The problem:
From the line with "turquoise candle [617,121,698,260]" to the final line of the records, every line is to be duplicated exactly, both of those lines included.

Object correspondence data
::::::::

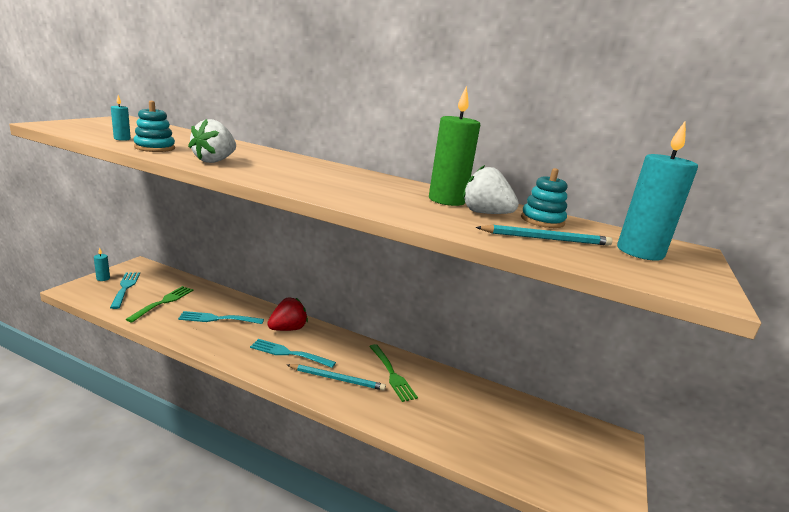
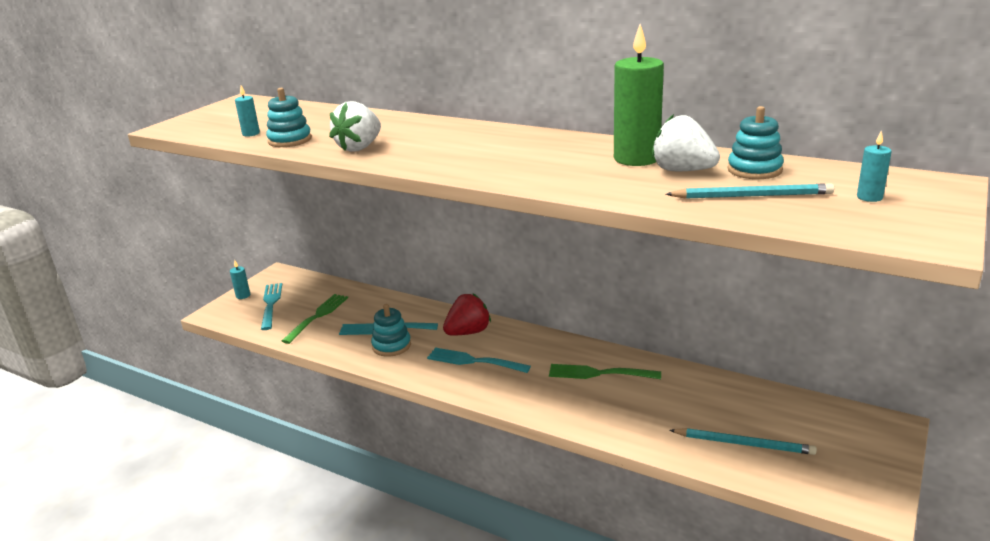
camera: 10 degrees right, 5 degrees up
turquoise pencil [287,364,386,391] -> turquoise pencil moved to [670,428,817,455]
green fork [369,344,418,402] -> green fork turned 120 degrees clockwise [549,364,661,379]
turquoise candle [617,121,698,260] -> turquoise candle [857,131,892,202], size x0.45
none -> turquoise stacking toy [371,304,411,357]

::::::::

Reply:
turquoise candle [617,121,698,260] -> turquoise candle [857,131,892,202], size x0.45
none -> turquoise stacking toy [371,304,411,357]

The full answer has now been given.